Object transformation records:

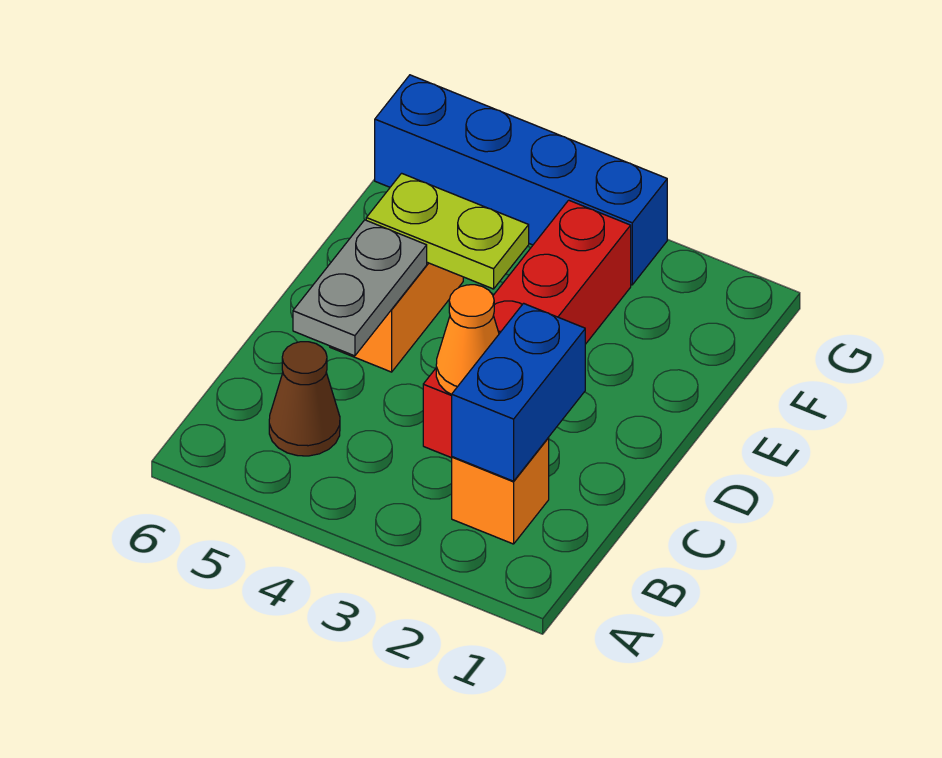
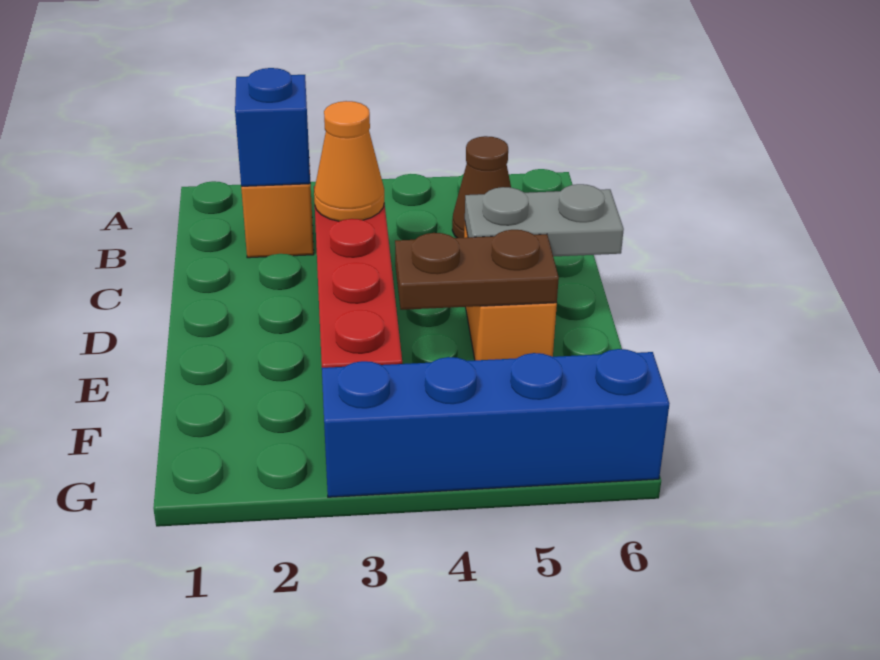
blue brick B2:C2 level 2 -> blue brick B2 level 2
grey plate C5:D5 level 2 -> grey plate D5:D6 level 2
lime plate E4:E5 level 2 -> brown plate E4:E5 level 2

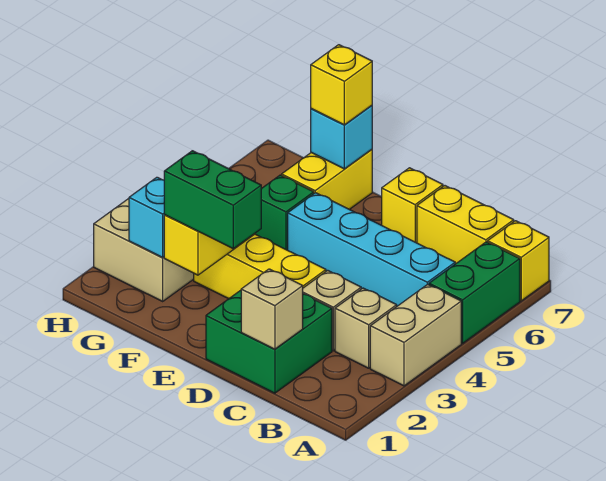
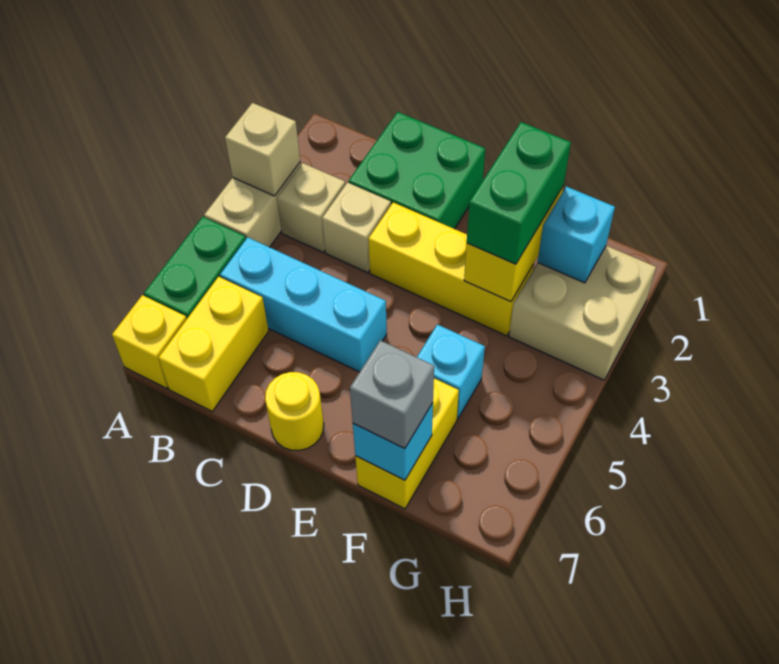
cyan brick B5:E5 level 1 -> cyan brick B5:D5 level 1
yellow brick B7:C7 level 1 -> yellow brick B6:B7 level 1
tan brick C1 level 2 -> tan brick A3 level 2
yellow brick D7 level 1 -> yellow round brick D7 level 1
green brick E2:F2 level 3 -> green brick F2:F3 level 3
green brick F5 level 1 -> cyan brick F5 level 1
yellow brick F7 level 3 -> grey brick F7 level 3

Task
Return each entry exactly as it appears above, but exclude the pictures.

Answer section
blue brick B2:C2 level 2 -> blue brick B2 level 2
grey plate C5:D5 level 2 -> grey plate D5:D6 level 2
lime plate E4:E5 level 2 -> brown plate E4:E5 level 2

cyan brick B5:E5 level 1 -> cyan brick B5:D5 level 1
yellow brick B7:C7 level 1 -> yellow brick B6:B7 level 1
tan brick C1 level 2 -> tan brick A3 level 2
yellow brick D7 level 1 -> yellow round brick D7 level 1
green brick E2:F2 level 3 -> green brick F2:F3 level 3
green brick F5 level 1 -> cyan brick F5 level 1
yellow brick F7 level 3 -> grey brick F7 level 3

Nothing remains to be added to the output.